_Data records:_
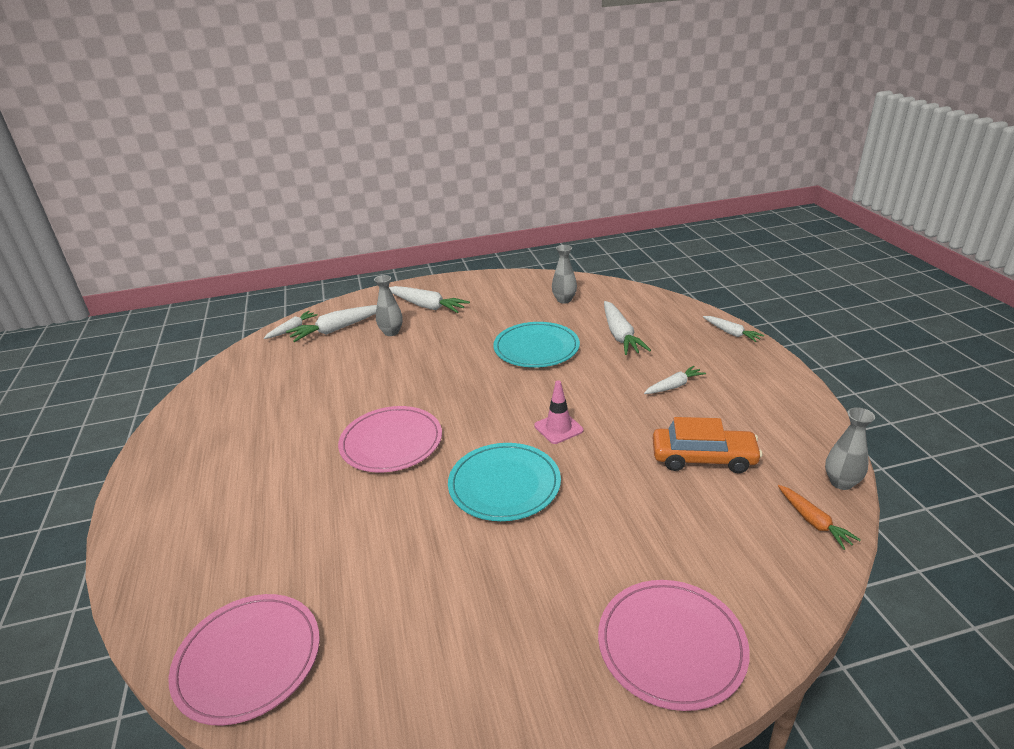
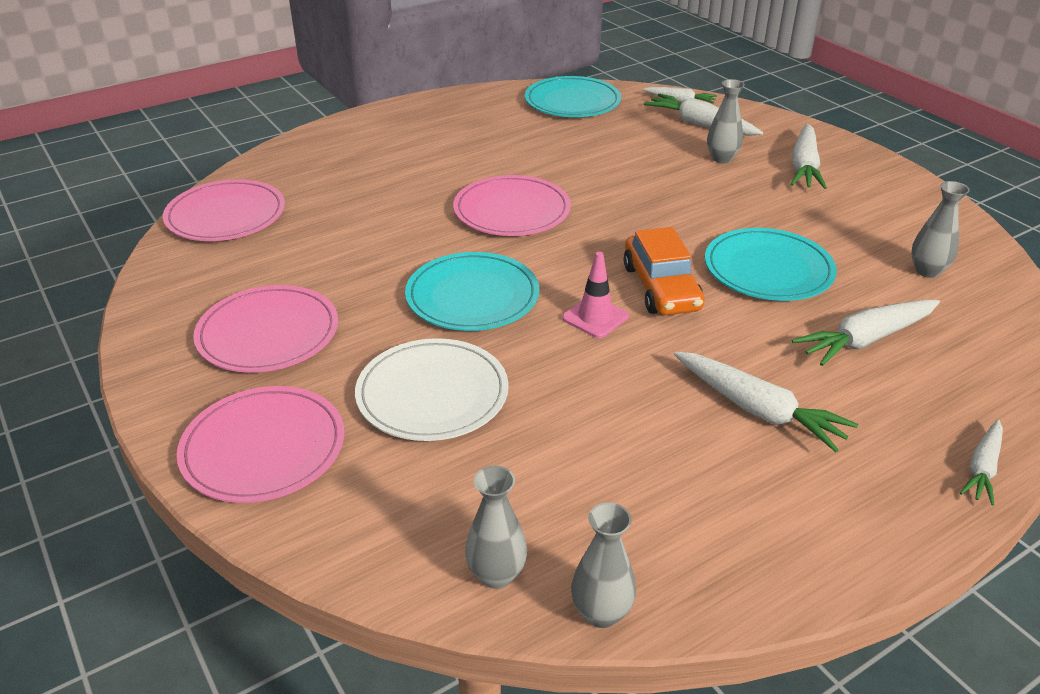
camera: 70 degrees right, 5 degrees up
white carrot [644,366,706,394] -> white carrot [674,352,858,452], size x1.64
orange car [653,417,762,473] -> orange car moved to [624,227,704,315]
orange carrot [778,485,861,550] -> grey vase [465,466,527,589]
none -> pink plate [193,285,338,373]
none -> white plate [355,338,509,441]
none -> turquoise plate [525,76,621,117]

_Exercise brief:_ Drop the pictures, then repeat the material word for word.

_The completed task:_
camera: 70 degrees right, 5 degrees up
white carrot [644,366,706,394] -> white carrot [674,352,858,452], size x1.64
orange car [653,417,762,473] -> orange car moved to [624,227,704,315]
orange carrot [778,485,861,550] -> grey vase [465,466,527,589]
none -> pink plate [193,285,338,373]
none -> white plate [355,338,509,441]
none -> turquoise plate [525,76,621,117]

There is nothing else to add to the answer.